◆ **WHAT IS EXPECTED**
No pictures, nothing altered: return the data below.

◆ **SUPPLIED DATA**
"""

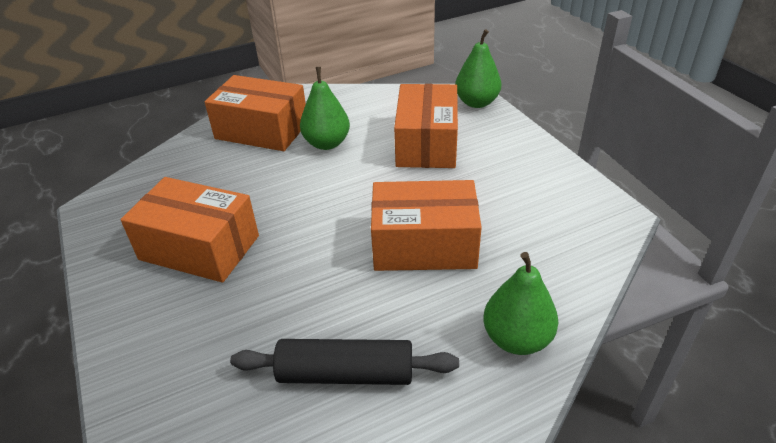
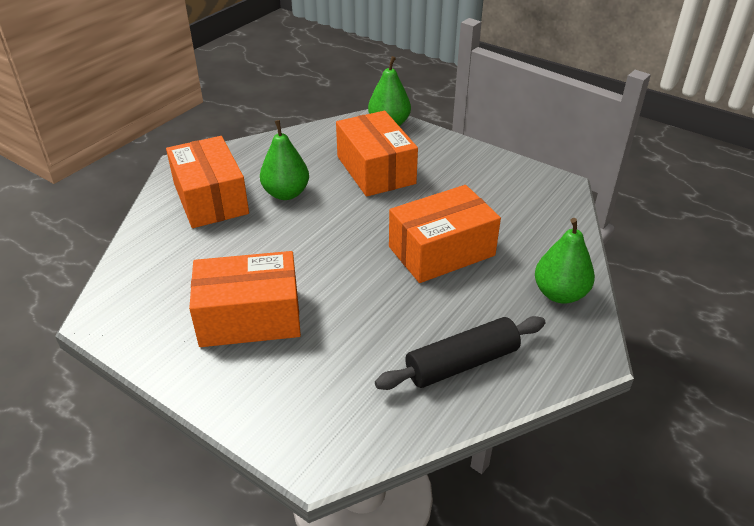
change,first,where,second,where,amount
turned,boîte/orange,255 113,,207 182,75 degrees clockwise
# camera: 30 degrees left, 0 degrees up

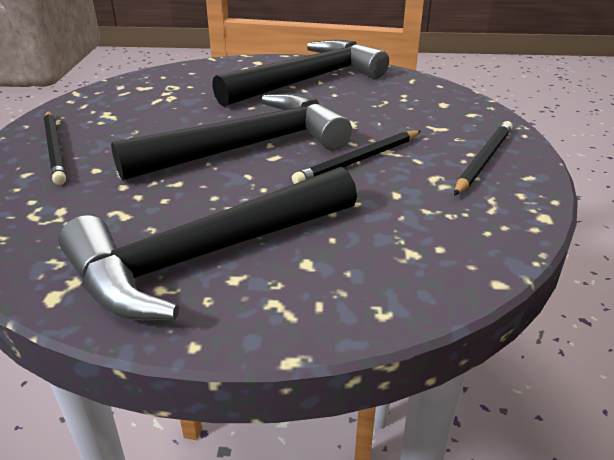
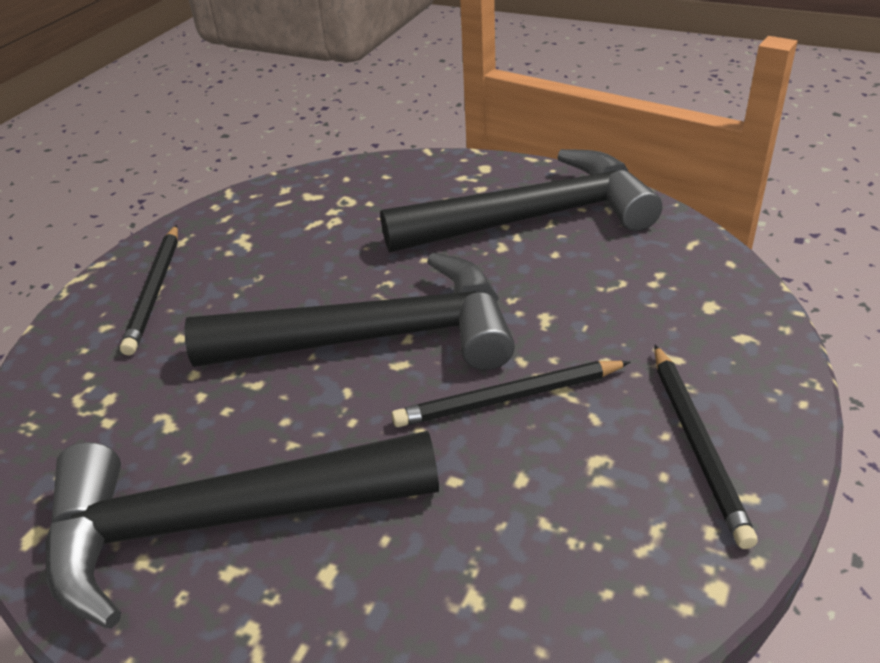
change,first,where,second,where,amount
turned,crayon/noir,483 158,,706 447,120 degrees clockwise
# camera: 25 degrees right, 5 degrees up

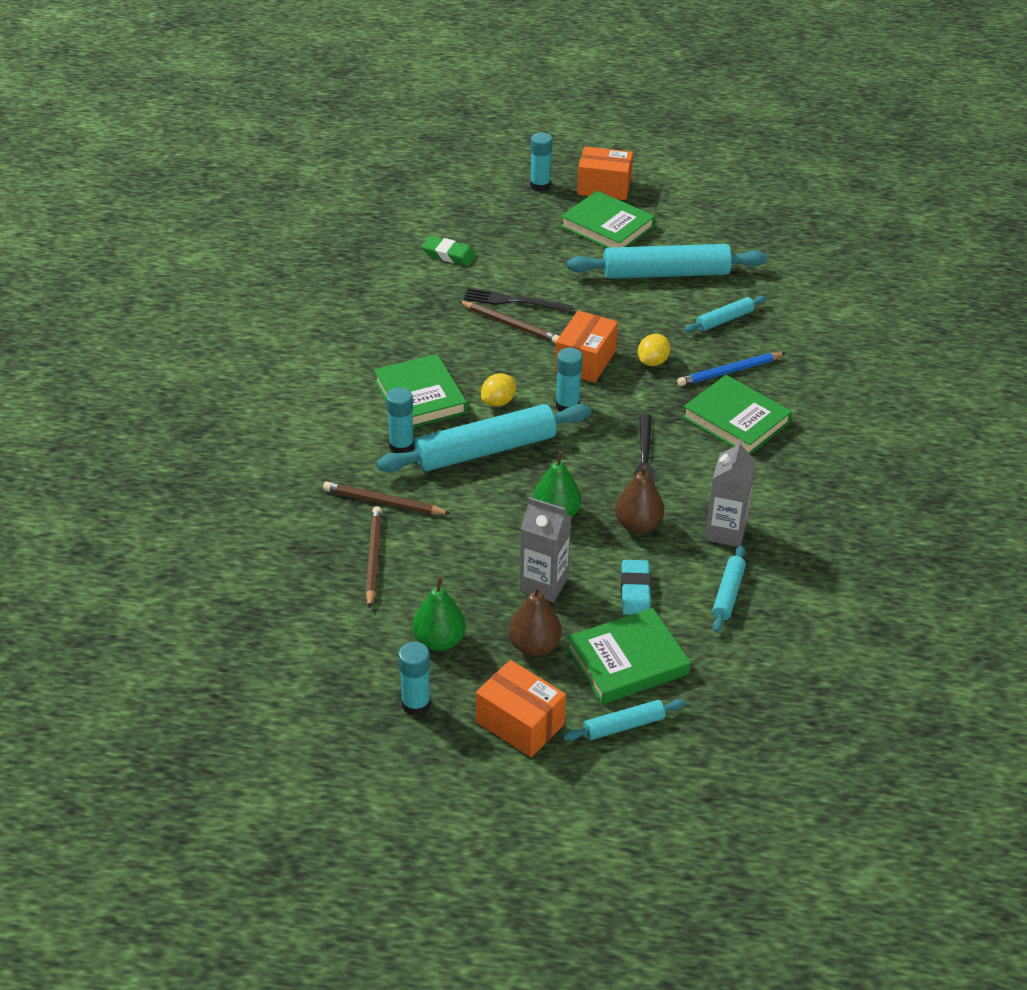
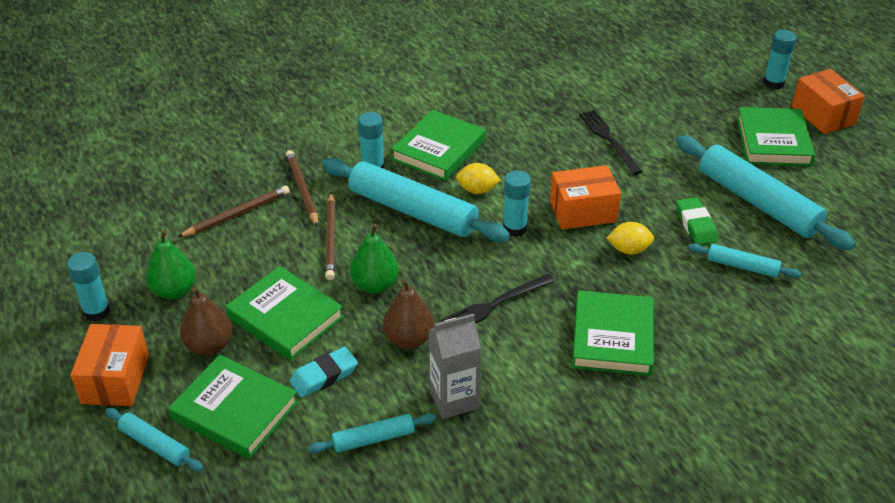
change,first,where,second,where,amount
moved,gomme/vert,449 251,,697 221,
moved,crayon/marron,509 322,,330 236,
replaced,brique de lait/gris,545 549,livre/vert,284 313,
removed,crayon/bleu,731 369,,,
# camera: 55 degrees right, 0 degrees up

"""

◆ **RESULT FOR THIS TASK**
change,first,where,second,where,amount
turned,boîte/orange,255 113,,207 182,75 degrees clockwise
# camera: 30 degrees left, 0 degrees up

change,first,where,second,where,amount
turned,crayon/noir,483 158,,706 447,120 degrees clockwise
# camera: 25 degrees right, 5 degrees up

change,first,where,second,where,amount
moved,gomme/vert,449 251,,697 221,
moved,crayon/marron,509 322,,330 236,
replaced,brique de lait/gris,545 549,livre/vert,284 313,
removed,crayon/bleu,731 369,,,
# camera: 55 degrees right, 0 degrees up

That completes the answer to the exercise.